WORK ITEM :: The material below holds a span beginning at the line with "Someone swapped the bucket/red" and ending at the line with "Someone rotated the cutting". Quote that span exactly, both ends included, and only that span.

MATERIALS PROVIDED ::

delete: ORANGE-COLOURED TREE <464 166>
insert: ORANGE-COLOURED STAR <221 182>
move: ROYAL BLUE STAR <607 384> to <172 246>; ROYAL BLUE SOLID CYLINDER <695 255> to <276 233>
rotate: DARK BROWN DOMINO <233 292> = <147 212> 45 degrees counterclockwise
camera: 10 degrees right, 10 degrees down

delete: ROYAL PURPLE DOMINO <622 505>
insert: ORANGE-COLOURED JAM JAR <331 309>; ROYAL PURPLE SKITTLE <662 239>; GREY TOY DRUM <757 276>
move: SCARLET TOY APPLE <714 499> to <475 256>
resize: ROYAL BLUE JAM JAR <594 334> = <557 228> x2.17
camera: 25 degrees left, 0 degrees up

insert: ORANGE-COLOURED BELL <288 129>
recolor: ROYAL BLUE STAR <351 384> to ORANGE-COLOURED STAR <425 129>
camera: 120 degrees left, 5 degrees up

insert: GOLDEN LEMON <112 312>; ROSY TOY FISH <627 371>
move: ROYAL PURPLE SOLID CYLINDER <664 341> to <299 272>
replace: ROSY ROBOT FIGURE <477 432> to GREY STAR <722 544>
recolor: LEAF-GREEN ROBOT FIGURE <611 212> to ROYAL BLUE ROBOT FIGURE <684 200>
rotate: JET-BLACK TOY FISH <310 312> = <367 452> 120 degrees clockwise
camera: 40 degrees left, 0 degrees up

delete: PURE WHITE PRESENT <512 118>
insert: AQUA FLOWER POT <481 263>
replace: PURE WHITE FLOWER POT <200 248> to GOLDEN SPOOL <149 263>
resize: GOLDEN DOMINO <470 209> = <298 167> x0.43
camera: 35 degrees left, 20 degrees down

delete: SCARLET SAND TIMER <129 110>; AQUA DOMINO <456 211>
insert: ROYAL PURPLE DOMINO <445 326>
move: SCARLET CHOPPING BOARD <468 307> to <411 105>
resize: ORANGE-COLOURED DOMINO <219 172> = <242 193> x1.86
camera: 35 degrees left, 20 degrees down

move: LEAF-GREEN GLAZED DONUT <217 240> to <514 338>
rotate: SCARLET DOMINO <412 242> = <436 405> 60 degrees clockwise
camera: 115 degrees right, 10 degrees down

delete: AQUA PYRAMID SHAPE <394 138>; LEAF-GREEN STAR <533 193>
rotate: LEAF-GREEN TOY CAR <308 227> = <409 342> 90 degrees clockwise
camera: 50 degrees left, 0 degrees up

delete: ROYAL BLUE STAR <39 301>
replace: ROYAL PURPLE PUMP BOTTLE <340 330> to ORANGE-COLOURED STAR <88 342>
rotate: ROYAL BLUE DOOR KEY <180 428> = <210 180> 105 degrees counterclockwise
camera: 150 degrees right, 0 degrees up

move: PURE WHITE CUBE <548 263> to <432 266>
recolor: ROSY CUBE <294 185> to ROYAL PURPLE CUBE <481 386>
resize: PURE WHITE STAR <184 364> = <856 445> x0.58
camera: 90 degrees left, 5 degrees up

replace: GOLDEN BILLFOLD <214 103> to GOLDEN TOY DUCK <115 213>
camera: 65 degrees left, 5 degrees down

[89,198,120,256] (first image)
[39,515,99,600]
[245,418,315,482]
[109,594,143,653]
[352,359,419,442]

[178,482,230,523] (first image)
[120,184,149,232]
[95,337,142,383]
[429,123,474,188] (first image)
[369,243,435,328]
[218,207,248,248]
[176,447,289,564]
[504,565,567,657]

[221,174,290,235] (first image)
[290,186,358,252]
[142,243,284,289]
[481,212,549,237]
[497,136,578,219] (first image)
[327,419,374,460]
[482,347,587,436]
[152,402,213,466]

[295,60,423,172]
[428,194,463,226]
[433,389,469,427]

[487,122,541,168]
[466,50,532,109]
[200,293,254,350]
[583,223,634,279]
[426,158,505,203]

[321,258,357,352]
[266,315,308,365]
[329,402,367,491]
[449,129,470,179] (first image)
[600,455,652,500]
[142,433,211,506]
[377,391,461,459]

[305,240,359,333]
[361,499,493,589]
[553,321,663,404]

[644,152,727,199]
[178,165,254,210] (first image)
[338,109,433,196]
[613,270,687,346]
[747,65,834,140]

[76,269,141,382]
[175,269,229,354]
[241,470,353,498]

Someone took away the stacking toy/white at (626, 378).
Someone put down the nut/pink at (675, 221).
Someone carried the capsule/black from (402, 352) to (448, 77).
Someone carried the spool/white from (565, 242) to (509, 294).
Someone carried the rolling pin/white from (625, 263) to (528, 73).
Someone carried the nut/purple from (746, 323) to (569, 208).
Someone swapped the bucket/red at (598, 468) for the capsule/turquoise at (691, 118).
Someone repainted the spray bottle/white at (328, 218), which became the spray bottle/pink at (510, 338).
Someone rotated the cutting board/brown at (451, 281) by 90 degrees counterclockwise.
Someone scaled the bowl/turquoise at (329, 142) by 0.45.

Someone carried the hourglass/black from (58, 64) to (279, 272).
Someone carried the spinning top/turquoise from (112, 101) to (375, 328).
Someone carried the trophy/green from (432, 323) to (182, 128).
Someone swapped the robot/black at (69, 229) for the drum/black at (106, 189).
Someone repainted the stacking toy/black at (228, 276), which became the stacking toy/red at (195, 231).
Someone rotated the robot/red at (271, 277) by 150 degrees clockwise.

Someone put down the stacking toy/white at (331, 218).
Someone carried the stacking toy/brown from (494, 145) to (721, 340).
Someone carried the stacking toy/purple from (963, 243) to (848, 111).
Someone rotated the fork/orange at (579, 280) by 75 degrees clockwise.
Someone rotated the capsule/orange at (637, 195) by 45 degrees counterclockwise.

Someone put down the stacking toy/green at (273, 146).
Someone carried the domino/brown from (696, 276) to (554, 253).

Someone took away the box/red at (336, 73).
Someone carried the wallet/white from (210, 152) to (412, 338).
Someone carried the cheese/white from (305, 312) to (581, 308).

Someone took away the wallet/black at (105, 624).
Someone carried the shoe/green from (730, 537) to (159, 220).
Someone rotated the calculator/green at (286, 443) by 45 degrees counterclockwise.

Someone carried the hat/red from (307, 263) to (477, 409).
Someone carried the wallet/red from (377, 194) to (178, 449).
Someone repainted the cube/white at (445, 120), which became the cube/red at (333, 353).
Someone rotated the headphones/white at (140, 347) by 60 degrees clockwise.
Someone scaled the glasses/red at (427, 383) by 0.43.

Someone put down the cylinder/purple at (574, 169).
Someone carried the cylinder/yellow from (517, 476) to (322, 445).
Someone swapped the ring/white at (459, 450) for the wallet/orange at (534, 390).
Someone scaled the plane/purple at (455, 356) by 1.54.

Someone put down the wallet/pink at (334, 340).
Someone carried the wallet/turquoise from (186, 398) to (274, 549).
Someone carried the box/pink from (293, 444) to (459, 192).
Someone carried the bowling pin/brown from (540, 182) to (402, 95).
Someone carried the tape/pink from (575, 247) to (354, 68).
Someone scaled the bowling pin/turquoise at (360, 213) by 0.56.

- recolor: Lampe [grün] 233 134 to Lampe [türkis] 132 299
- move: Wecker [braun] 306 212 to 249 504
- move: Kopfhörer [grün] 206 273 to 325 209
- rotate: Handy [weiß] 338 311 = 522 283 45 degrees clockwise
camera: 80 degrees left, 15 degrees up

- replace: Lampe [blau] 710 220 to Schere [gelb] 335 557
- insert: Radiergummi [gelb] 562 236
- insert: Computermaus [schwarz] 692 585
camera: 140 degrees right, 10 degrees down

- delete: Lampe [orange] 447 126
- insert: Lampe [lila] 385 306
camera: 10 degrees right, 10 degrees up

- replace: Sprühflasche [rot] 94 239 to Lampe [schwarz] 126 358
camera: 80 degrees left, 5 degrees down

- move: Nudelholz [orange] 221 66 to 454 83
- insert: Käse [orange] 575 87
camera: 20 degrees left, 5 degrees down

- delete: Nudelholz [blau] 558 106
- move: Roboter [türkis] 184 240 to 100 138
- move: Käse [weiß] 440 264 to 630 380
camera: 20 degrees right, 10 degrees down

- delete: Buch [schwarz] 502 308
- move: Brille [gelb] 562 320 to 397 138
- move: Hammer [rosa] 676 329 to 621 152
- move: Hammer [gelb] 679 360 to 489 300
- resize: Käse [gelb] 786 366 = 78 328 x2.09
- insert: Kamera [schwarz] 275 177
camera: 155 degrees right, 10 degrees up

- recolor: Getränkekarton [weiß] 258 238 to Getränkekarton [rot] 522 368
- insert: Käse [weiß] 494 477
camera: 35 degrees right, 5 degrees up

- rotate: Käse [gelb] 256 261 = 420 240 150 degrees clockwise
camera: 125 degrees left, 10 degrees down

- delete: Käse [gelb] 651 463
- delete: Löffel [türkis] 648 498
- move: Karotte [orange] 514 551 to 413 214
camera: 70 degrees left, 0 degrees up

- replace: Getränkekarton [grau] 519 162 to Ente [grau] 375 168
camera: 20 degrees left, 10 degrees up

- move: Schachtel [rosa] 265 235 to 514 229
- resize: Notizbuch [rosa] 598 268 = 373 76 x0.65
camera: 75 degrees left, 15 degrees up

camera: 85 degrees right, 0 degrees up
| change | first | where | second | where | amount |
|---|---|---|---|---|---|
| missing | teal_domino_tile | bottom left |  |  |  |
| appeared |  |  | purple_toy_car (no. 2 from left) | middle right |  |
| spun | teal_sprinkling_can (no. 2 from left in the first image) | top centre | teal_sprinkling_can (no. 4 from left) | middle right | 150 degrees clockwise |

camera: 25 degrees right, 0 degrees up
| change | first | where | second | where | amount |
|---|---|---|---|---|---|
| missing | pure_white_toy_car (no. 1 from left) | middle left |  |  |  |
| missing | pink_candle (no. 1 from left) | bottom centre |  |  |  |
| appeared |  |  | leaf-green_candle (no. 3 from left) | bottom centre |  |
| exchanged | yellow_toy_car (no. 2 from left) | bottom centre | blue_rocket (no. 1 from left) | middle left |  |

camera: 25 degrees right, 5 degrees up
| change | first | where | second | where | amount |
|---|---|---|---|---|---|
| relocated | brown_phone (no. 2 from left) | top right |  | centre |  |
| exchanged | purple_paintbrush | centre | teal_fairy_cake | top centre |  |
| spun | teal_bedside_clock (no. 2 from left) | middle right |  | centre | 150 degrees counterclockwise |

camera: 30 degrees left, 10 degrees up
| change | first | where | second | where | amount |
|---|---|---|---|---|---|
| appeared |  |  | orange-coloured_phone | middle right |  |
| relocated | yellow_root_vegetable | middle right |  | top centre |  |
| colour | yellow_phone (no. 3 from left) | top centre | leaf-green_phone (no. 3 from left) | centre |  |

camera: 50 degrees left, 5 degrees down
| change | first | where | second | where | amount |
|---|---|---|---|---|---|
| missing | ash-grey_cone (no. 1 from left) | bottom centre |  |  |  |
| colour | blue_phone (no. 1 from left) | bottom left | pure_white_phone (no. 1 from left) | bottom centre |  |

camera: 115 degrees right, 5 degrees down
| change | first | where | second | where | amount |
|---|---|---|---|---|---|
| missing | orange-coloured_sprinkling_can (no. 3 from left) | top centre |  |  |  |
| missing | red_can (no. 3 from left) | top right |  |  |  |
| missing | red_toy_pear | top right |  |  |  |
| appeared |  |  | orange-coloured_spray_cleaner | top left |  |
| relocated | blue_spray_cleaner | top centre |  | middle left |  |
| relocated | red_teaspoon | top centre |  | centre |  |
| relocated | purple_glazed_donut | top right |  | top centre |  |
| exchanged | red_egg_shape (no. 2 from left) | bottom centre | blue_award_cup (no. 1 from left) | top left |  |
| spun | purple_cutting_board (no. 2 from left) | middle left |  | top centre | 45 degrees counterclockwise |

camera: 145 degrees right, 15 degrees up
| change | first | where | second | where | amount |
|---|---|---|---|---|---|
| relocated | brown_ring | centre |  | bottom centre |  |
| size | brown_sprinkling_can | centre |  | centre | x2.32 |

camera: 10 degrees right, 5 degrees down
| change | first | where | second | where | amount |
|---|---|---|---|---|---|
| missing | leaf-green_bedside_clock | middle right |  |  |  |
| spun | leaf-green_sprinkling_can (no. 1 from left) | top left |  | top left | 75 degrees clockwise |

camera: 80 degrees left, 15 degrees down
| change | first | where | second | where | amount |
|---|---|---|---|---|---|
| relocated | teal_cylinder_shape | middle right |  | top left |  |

EXERCISE SOLUTION ::
Someone swapped the bucket/red at (598, 468) for the capsule/turquoise at (691, 118).
Someone repainted the spray bottle/white at (328, 218), which became the spray bottle/pink at (510, 338).
Someone rotated the cutting board/brown at (451, 281) by 90 degrees counterclockwise.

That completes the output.